### EXERCISE DESCRIPTION
Copy each record below without changing a single word.

### EXTRACTED DATA
· · · · ·

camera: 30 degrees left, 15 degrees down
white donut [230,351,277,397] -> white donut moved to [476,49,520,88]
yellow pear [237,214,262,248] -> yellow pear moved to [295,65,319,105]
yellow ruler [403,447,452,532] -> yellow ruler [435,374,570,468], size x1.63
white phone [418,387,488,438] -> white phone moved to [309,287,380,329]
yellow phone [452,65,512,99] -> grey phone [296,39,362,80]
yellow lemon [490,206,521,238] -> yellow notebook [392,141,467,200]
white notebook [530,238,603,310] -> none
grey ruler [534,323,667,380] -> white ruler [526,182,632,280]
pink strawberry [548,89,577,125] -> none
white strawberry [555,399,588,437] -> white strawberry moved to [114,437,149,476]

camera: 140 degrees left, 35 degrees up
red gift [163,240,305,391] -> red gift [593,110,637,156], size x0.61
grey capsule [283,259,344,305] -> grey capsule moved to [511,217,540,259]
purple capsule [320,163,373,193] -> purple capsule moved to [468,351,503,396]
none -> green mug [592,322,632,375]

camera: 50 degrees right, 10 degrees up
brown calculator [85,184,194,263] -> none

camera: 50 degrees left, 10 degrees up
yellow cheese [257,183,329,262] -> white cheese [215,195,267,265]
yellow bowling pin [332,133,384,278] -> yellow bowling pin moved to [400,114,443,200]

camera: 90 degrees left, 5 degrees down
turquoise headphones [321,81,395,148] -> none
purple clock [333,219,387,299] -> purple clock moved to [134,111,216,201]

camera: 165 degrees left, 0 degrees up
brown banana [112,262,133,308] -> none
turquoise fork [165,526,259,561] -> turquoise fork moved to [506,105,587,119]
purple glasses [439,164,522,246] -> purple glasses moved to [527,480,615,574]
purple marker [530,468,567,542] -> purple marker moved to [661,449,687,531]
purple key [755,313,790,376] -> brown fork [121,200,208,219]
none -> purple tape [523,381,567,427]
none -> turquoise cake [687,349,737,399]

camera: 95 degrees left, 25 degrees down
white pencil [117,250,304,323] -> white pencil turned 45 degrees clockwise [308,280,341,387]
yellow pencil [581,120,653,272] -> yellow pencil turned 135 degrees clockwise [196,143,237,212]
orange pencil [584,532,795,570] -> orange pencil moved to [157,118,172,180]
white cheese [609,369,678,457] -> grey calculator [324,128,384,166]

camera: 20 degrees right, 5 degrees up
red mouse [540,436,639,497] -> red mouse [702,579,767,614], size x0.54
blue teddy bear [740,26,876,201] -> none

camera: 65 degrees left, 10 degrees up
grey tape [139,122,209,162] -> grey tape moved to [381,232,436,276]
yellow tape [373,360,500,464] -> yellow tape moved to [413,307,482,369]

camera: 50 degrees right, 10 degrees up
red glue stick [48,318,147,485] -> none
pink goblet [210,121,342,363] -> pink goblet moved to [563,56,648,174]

· · · · ·

### RESPONSE TO THIS EXERCISE
camera: 30 degrees left, 15 degrees down
white donut [230,351,277,397] -> white donut moved to [476,49,520,88]
yellow pear [237,214,262,248] -> yellow pear moved to [295,65,319,105]
yellow ruler [403,447,452,532] -> yellow ruler [435,374,570,468], size x1.63
white phone [418,387,488,438] -> white phone moved to [309,287,380,329]
yellow phone [452,65,512,99] -> grey phone [296,39,362,80]
yellow lemon [490,206,521,238] -> yellow notebook [392,141,467,200]
white notebook [530,238,603,310] -> none
grey ruler [534,323,667,380] -> white ruler [526,182,632,280]
pink strawberry [548,89,577,125] -> none
white strawberry [555,399,588,437] -> white strawberry moved to [114,437,149,476]

camera: 140 degrees left, 35 degrees up
red gift [163,240,305,391] -> red gift [593,110,637,156], size x0.61
grey capsule [283,259,344,305] -> grey capsule moved to [511,217,540,259]
purple capsule [320,163,373,193] -> purple capsule moved to [468,351,503,396]
none -> green mug [592,322,632,375]

camera: 50 degrees right, 10 degrees up
brown calculator [85,184,194,263] -> none

camera: 50 degrees left, 10 degrees up
yellow cheese [257,183,329,262] -> white cheese [215,195,267,265]
yellow bowling pin [332,133,384,278] -> yellow bowling pin moved to [400,114,443,200]

camera: 90 degrees left, 5 degrees down
turquoise headphones [321,81,395,148] -> none
purple clock [333,219,387,299] -> purple clock moved to [134,111,216,201]

camera: 165 degrees left, 0 degrees up
brown banana [112,262,133,308] -> none
turquoise fork [165,526,259,561] -> turquoise fork moved to [506,105,587,119]
purple glasses [439,164,522,246] -> purple glasses moved to [527,480,615,574]
purple marker [530,468,567,542] -> purple marker moved to [661,449,687,531]
purple key [755,313,790,376] -> brown fork [121,200,208,219]
none -> purple tape [523,381,567,427]
none -> turquoise cake [687,349,737,399]

camera: 95 degrees left, 25 degrees down
white pencil [117,250,304,323] -> white pencil turned 45 degrees clockwise [308,280,341,387]
yellow pencil [581,120,653,272] -> yellow pencil turned 135 degrees clockwise [196,143,237,212]
orange pencil [584,532,795,570] -> orange pencil moved to [157,118,172,180]
white cheese [609,369,678,457] -> grey calculator [324,128,384,166]

camera: 20 degrees right, 5 degrees up
red mouse [540,436,639,497] -> red mouse [702,579,767,614], size x0.54
blue teddy bear [740,26,876,201] -> none

camera: 65 degrees left, 10 degrees up
grey tape [139,122,209,162] -> grey tape moved to [381,232,436,276]
yellow tape [373,360,500,464] -> yellow tape moved to [413,307,482,369]

camera: 50 degrees right, 10 degrees up
red glue stick [48,318,147,485] -> none
pink goblet [210,121,342,363] -> pink goblet moved to [563,56,648,174]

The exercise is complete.